╭─ AVAILABLE RECORDS
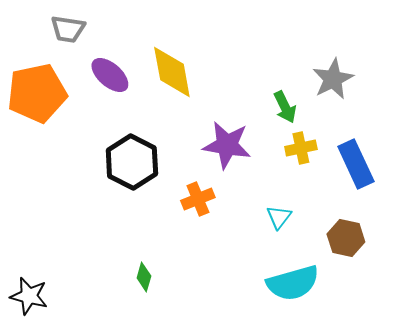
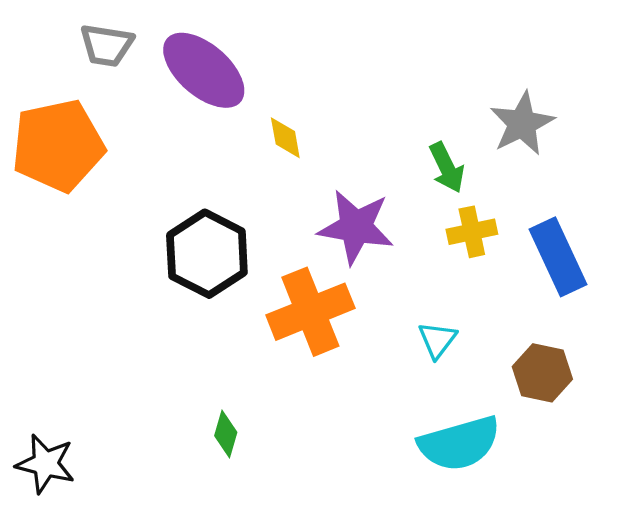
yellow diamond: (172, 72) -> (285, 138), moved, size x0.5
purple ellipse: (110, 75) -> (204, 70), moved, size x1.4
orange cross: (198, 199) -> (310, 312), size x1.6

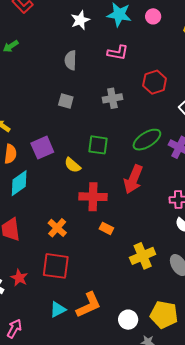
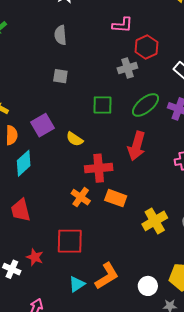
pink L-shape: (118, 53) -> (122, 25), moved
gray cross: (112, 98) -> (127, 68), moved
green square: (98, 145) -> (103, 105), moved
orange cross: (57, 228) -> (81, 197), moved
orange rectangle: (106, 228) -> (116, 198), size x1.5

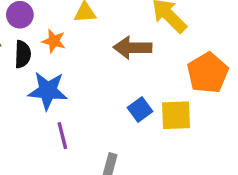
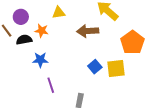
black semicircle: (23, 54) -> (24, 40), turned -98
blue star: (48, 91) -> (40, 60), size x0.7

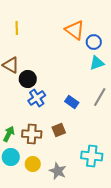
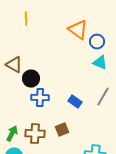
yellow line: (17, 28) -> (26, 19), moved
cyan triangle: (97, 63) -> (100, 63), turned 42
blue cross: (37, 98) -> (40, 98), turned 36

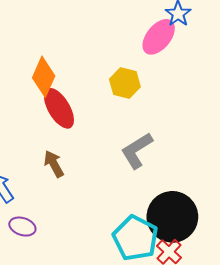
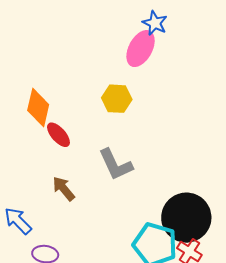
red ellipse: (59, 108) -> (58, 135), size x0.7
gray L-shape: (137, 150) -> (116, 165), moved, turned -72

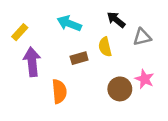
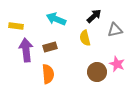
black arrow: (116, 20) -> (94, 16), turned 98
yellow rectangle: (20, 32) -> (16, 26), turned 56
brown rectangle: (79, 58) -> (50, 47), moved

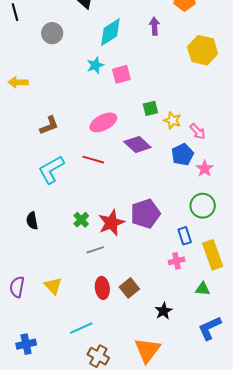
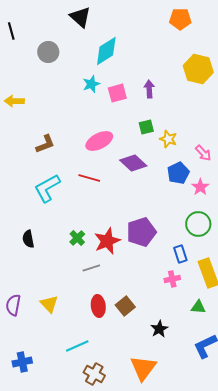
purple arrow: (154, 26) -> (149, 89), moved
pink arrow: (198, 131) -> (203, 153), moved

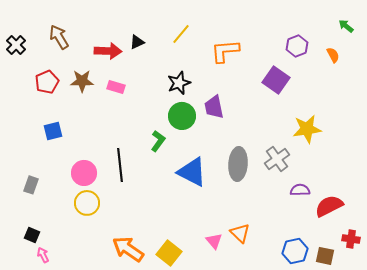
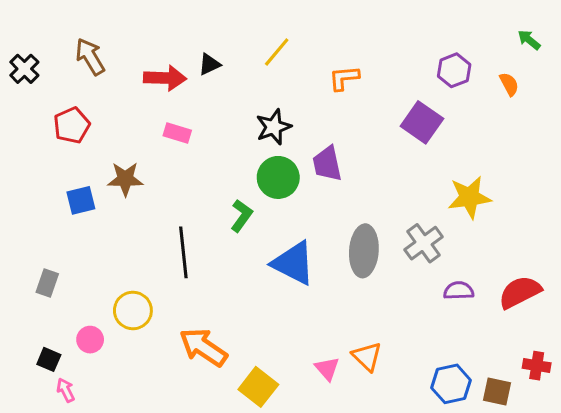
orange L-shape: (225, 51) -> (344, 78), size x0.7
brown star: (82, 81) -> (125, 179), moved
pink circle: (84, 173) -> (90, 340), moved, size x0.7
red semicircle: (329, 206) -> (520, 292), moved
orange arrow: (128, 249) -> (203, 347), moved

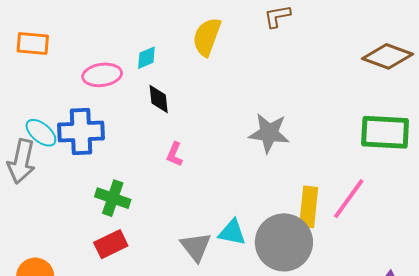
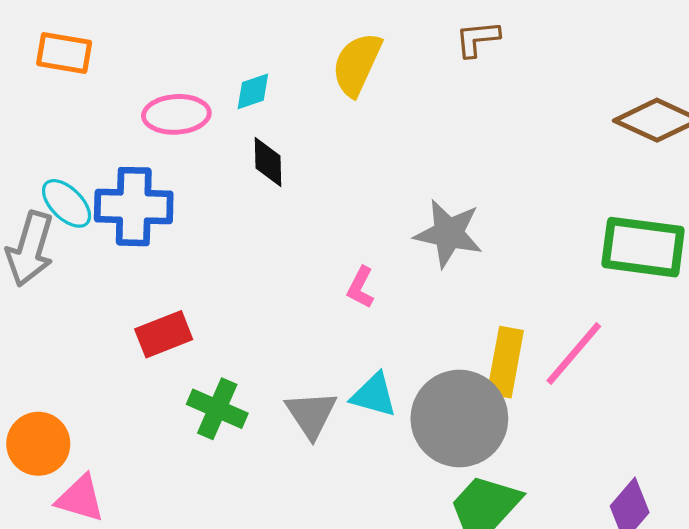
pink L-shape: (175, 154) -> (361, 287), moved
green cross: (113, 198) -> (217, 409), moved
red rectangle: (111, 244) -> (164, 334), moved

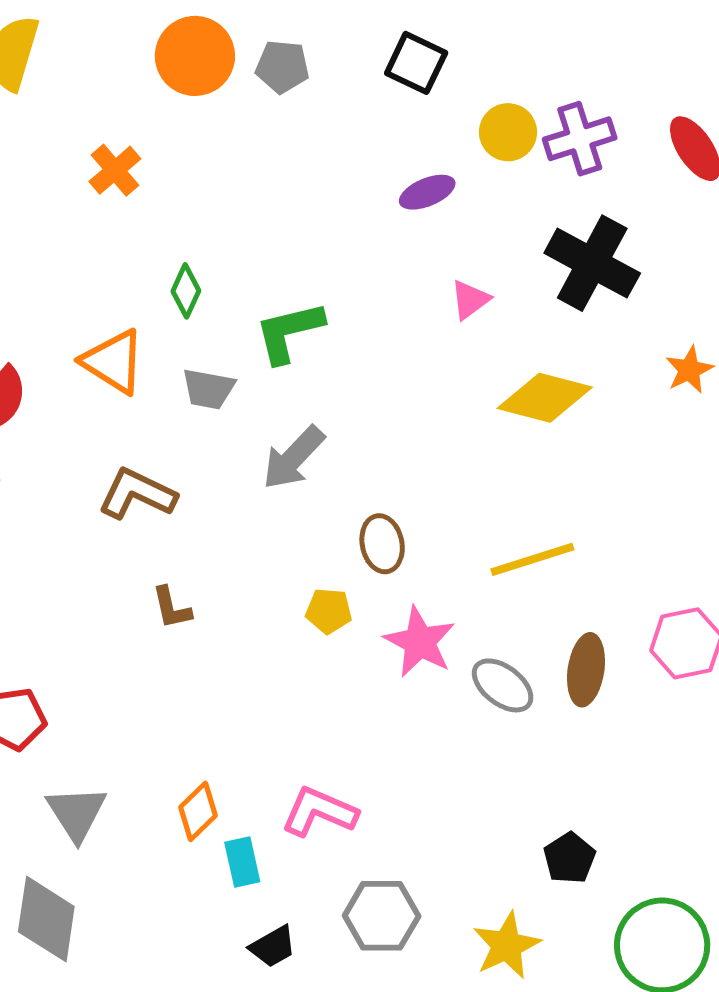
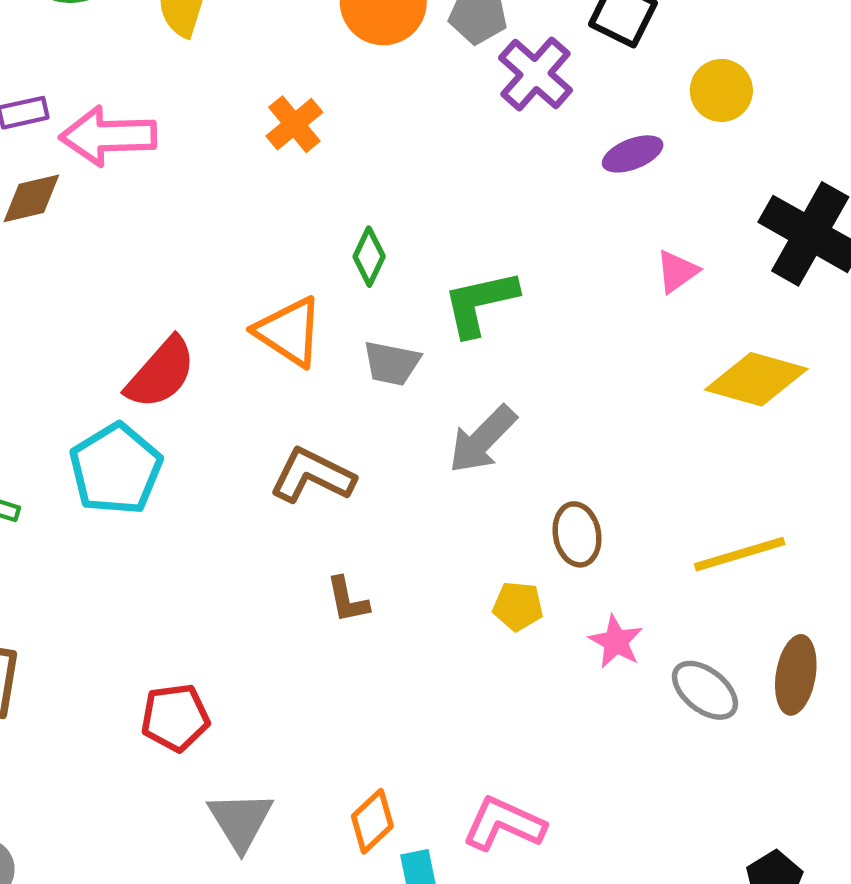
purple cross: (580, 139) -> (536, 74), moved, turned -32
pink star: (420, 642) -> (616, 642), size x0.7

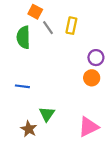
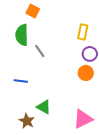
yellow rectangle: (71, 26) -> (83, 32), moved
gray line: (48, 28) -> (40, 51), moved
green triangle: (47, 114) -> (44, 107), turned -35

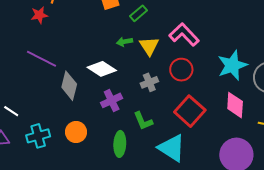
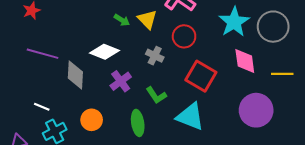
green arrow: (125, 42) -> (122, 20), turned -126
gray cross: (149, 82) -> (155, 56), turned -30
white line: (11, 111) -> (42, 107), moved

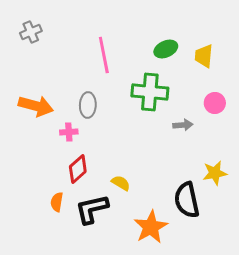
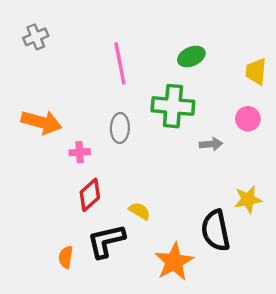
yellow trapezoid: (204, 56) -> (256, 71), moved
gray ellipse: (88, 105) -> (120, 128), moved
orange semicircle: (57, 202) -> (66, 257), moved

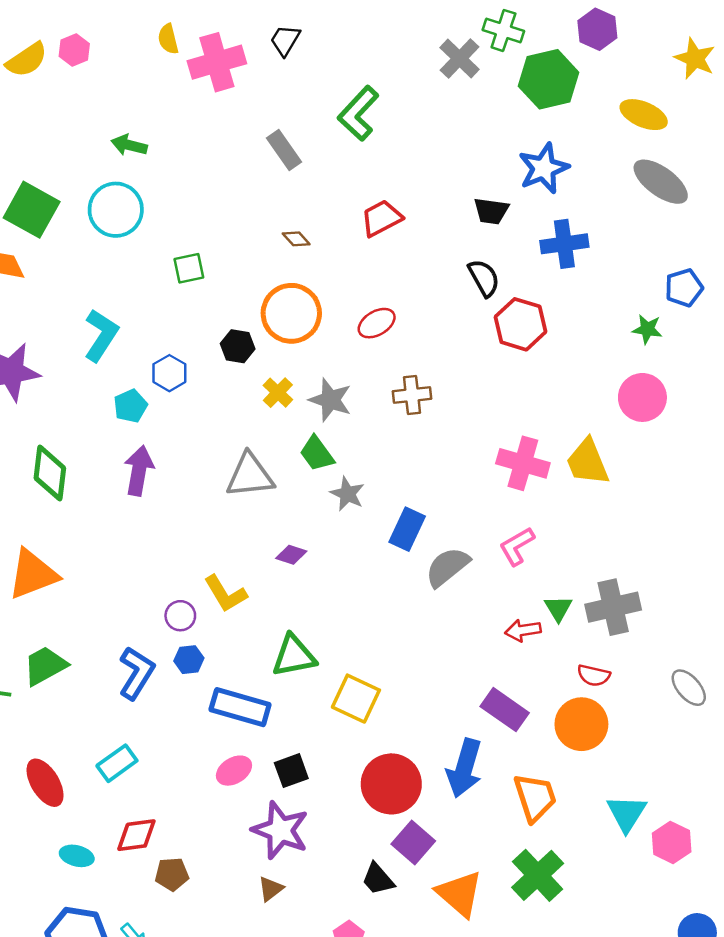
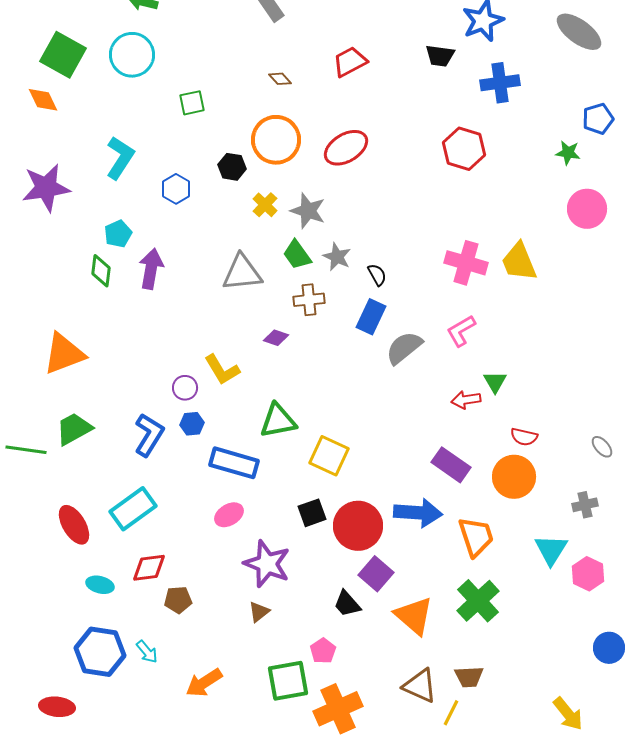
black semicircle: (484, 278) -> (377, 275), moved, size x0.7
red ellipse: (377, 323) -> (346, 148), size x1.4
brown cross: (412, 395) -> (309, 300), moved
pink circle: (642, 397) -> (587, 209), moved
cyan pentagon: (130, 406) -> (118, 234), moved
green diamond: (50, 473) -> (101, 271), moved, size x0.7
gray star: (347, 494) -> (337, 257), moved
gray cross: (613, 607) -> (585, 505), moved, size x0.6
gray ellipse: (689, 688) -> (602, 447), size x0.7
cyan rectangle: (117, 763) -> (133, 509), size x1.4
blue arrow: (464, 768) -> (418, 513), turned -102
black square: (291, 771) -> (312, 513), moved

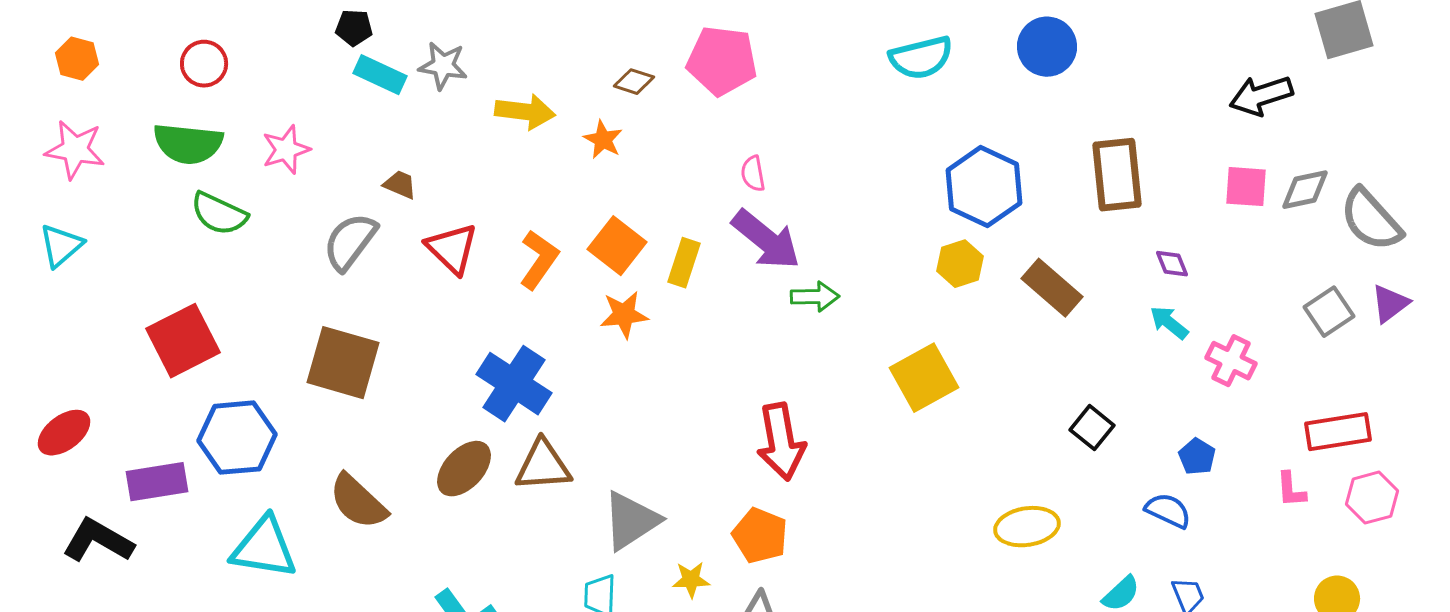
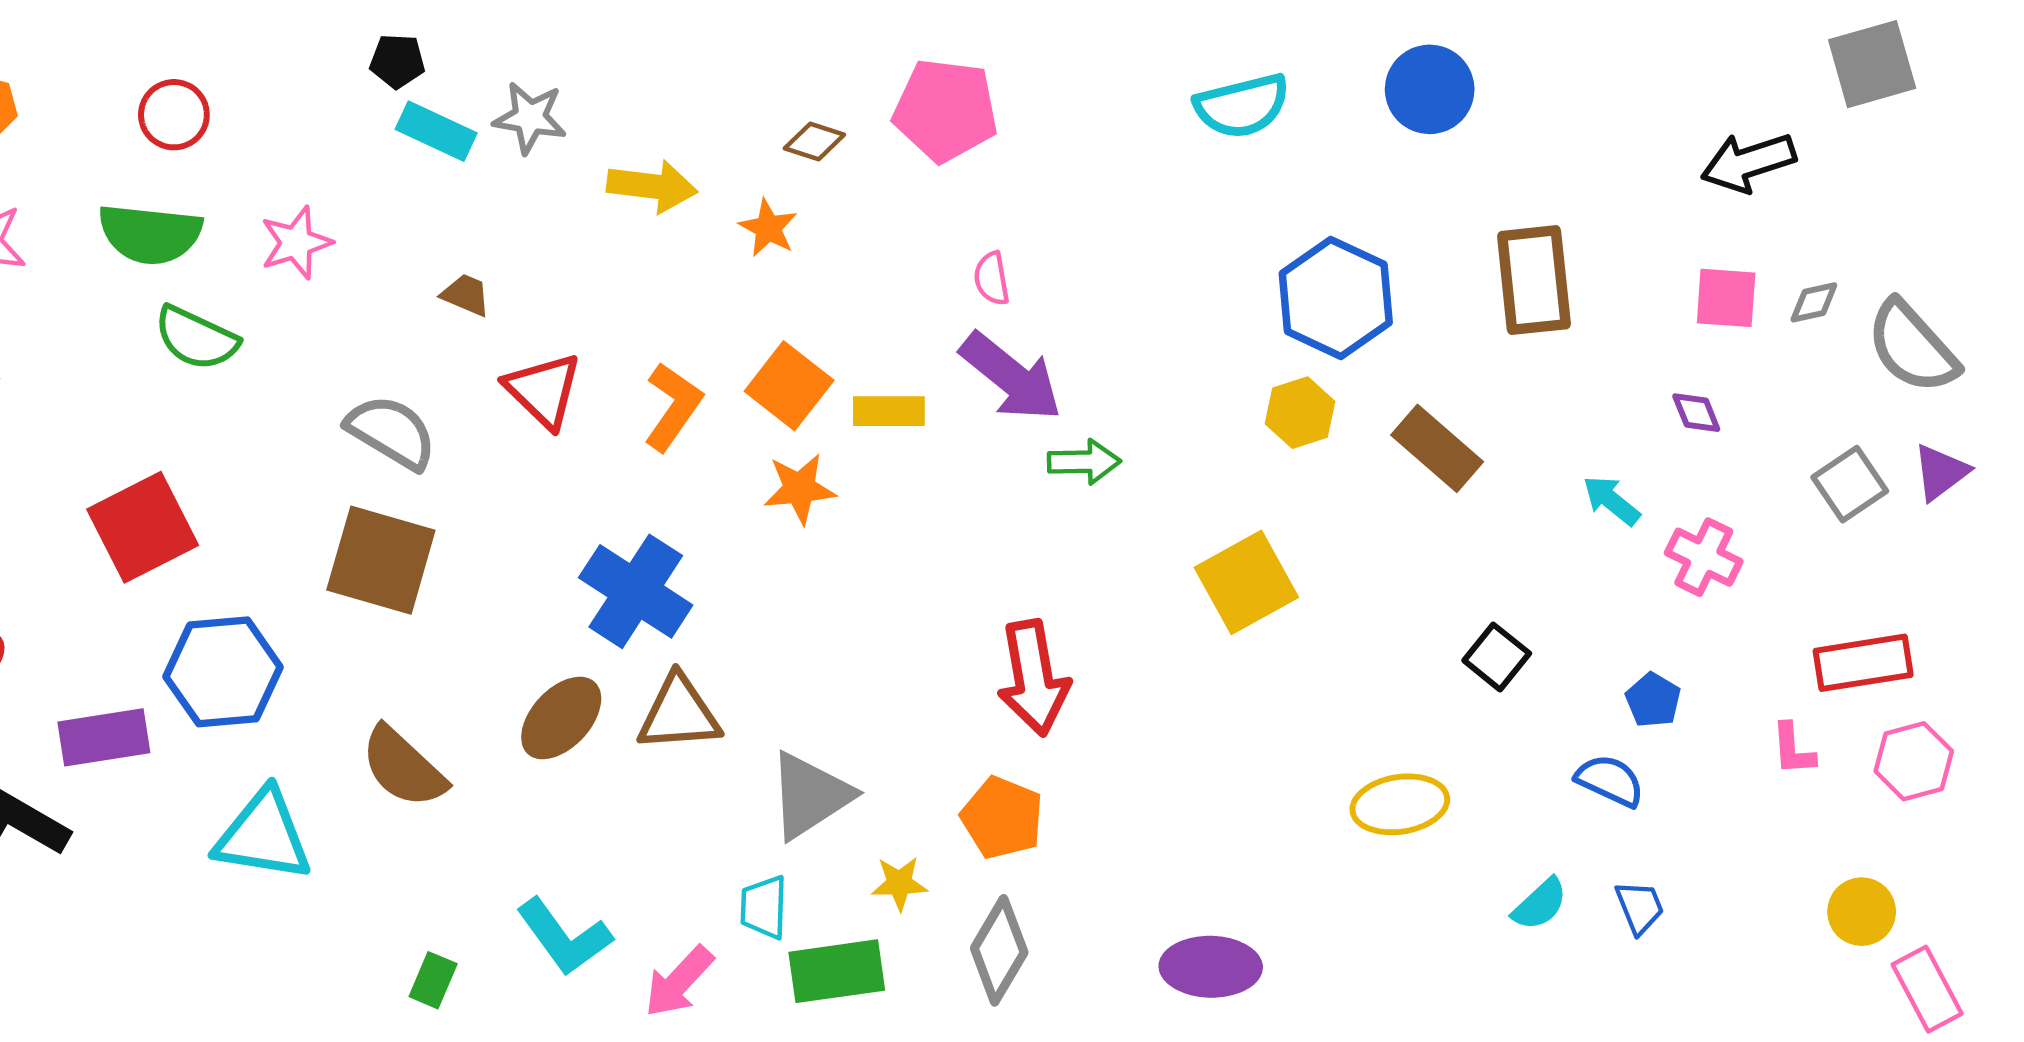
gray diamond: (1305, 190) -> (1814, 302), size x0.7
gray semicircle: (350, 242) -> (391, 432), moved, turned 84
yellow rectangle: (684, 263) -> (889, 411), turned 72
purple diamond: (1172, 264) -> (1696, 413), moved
╰─
• INSTRUCTIONS TO FOLLOW: The lines above from the line with "yellow trapezoid: (204, 56)" through the line with "yellow rectangle: (684, 263)" are to be given again word for word, with no pictures among them.

• TASK OUTPUT:
yellow trapezoid: (204, 56) -> (256, 71), moved
gray ellipse: (88, 105) -> (120, 128), moved
orange semicircle: (57, 202) -> (66, 257), moved

black semicircle: (484, 278) -> (377, 275), moved, size x0.7
red ellipse: (377, 323) -> (346, 148), size x1.4
brown cross: (412, 395) -> (309, 300), moved
pink circle: (642, 397) -> (587, 209), moved
cyan pentagon: (130, 406) -> (118, 234), moved
green diamond: (50, 473) -> (101, 271), moved, size x0.7
gray star: (347, 494) -> (337, 257), moved
gray cross: (613, 607) -> (585, 505), moved, size x0.6
gray ellipse: (689, 688) -> (602, 447), size x0.7
cyan rectangle: (117, 763) -> (133, 509), size x1.4
blue arrow: (464, 768) -> (418, 513), turned -102
black square: (291, 771) -> (312, 513), moved

gray diamond: (1305, 190) -> (1814, 302), size x0.7
gray semicircle: (350, 242) -> (391, 432), moved, turned 84
yellow rectangle: (684, 263) -> (889, 411), turned 72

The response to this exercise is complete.